'''

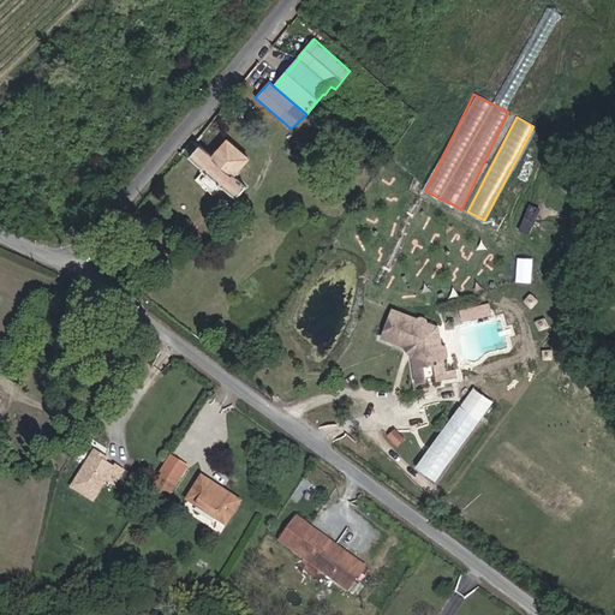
[(248,187),(234,175),(250,159),(228,139),(213,157),(201,147),(190,157),(202,168),(202,169),(206,173),(201,180),(214,191),(219,185),(222,187),(224,187),(237,199),(248,187)]
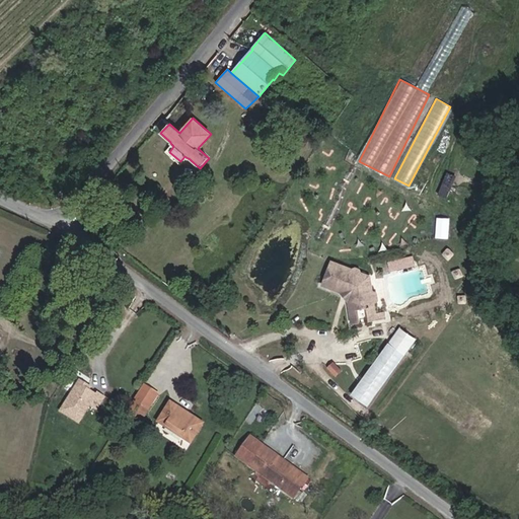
[(447,197),(455,174),(446,171),(438,194),(447,197)]
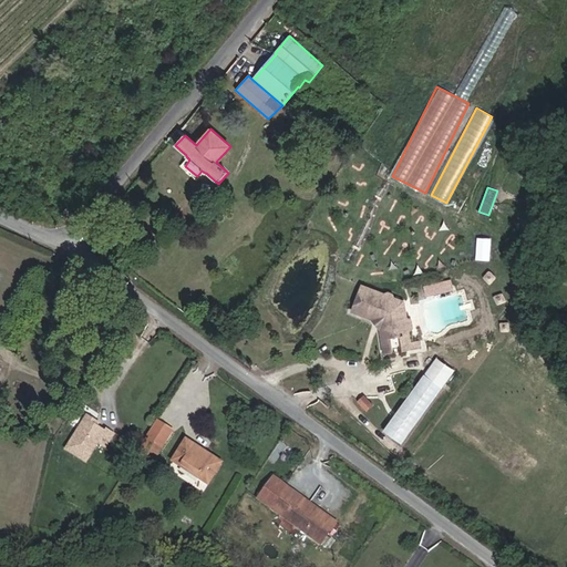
[(64,222),(70,213),(64,209),(59,219),(64,222)]
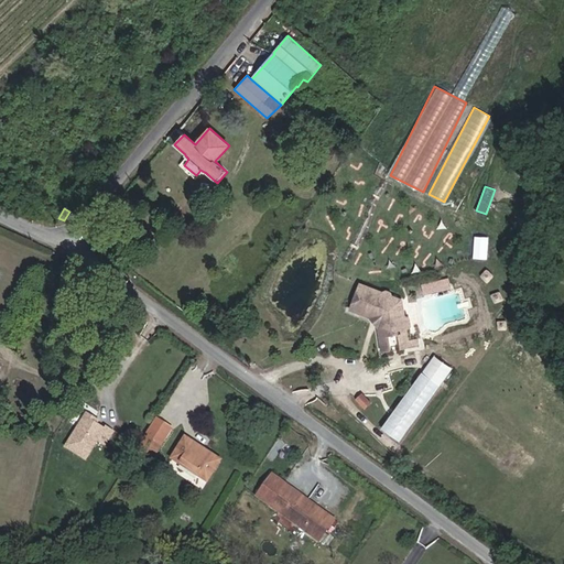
[(474,258),(488,259),(489,236),(475,236),(474,258)]
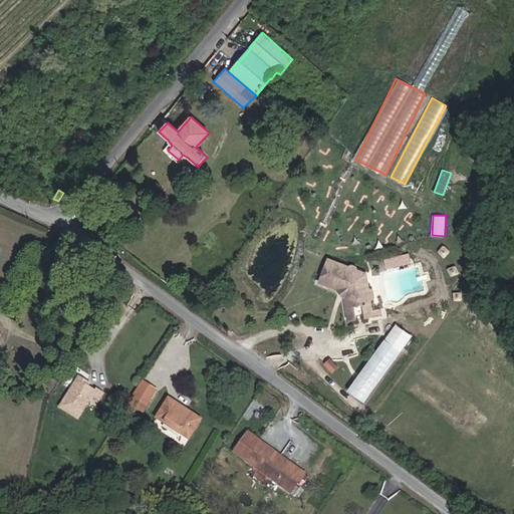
[(387,269),(413,262),(410,252),(384,259),(387,269)]
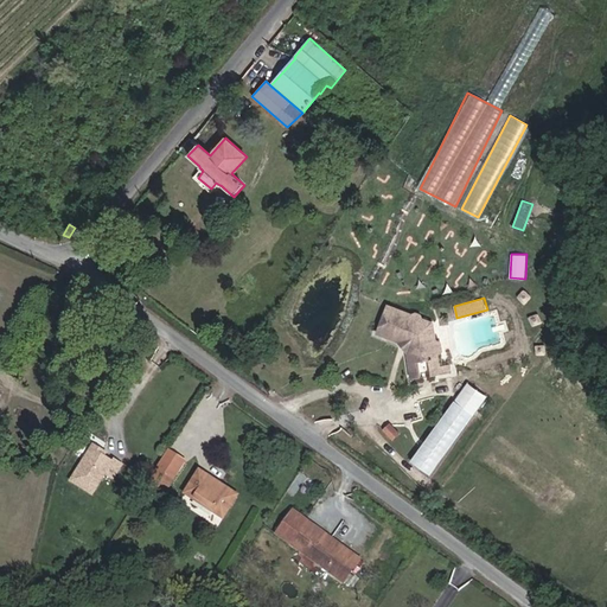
[(404,315),(381,307),(371,333),(393,342),(398,340),(403,345),(401,352),(407,381),(416,378),(413,364),(423,362),(426,376),(446,372),(445,364),(433,366),(432,357),(435,353),(434,345),(429,343),(426,324),(414,319),(413,314),(408,313),(404,315)]
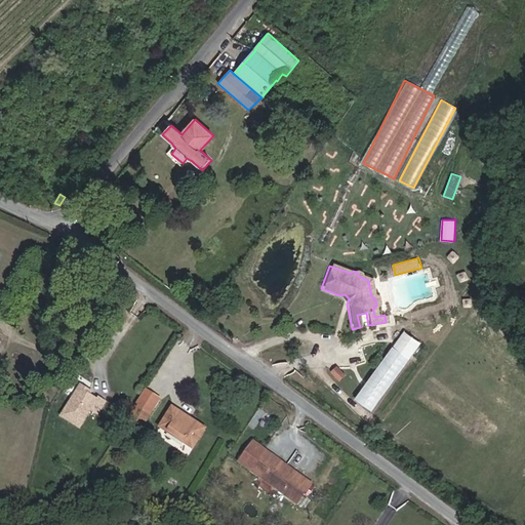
[(349,298),(345,294),(339,295),(347,305),(349,298)]
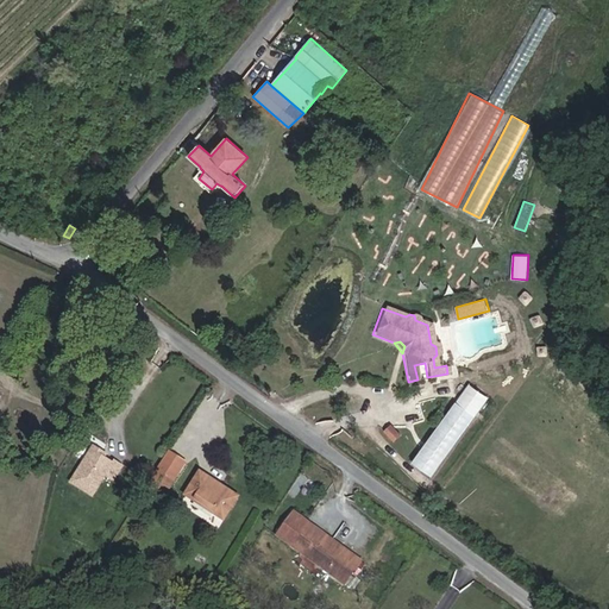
[(431,478),(473,416),(487,397),(465,383),(409,463),(431,478)]
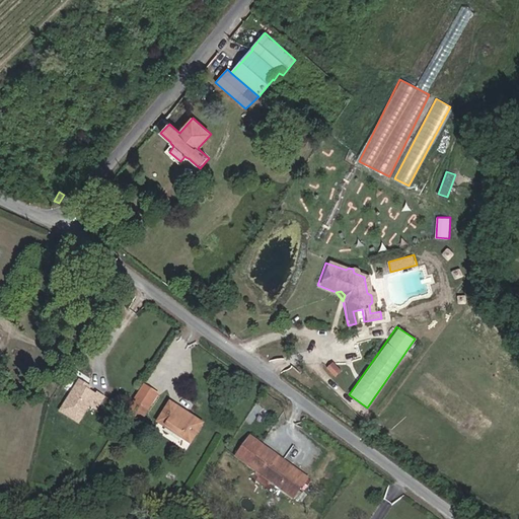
[(330,379),(336,373),(328,368),(324,374),(330,379)]
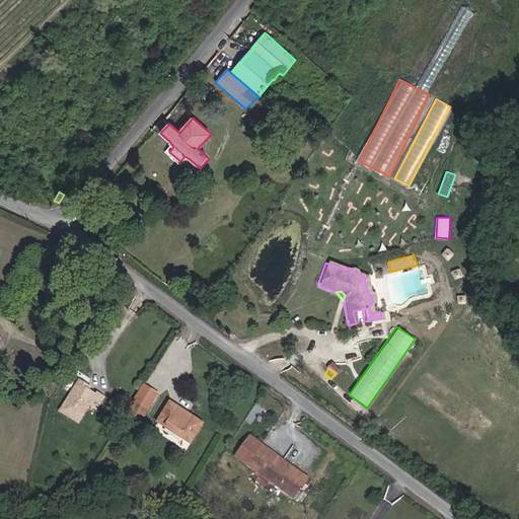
[(81,423),(91,405),(98,409),(105,396),(99,391),(97,394),(88,388),(89,385),(81,379),(62,411),(81,423)]
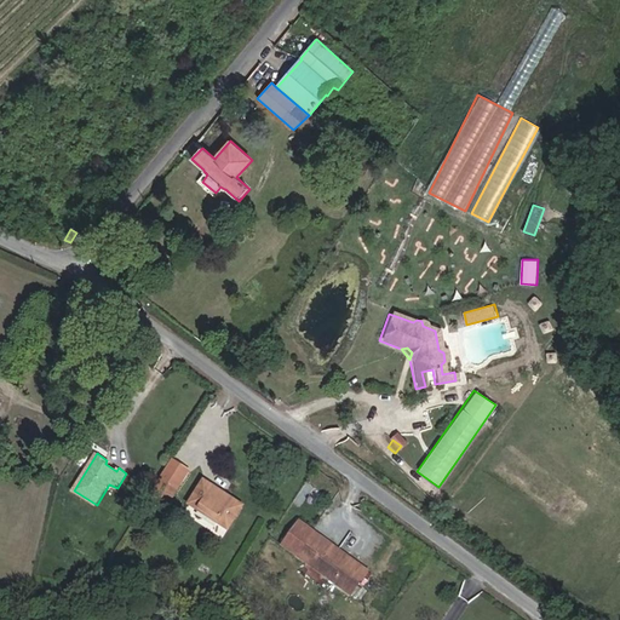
[(162,480),(178,489),(189,472),(173,463),(162,480)]
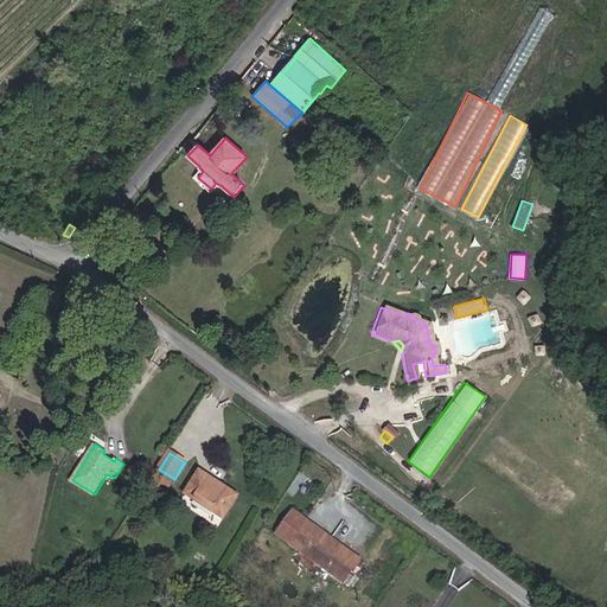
[(168,487),(174,479),(159,470),(148,486),(155,491),(161,483),(168,487)]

'''

#### What you are asked to do:
Starting with the line that holds "[(474,258),(488,259),(489,236),(475,236),(474,258)]", return each line exactly through the final line of the entries above; pictures are not part of the output.

#### Reply to the exercise:
[(474,258),(488,259),(489,236),(475,236),(474,258)]
[(387,269),(413,262),(410,252),(384,259),(387,269)]
[(404,315),(381,307),(371,333),(393,342),(398,340),(403,345),(401,352),(407,381),(416,378),(413,364),(423,362),(426,376),(446,372),(445,364),(433,366),(432,357),(435,353),(434,345),(429,343),(426,324),(414,319),(413,314),(408,313),(404,315)]
[(349,298),(345,294),(339,295),(347,305),(349,298)]
[(431,478),(473,416),(487,397),(465,383),(409,463),(431,478)]
[(330,379),(336,373),(328,368),(324,374),(330,379)]
[(81,423),(91,405),(98,409),(105,396),(99,391),(97,394),(88,388),(89,385),(81,379),(62,411),(81,423)]
[(162,480),(178,489),(189,472),(173,463),(162,480)]
[(168,487),(174,479),(159,470),(148,486),(155,491),(161,483),(168,487)]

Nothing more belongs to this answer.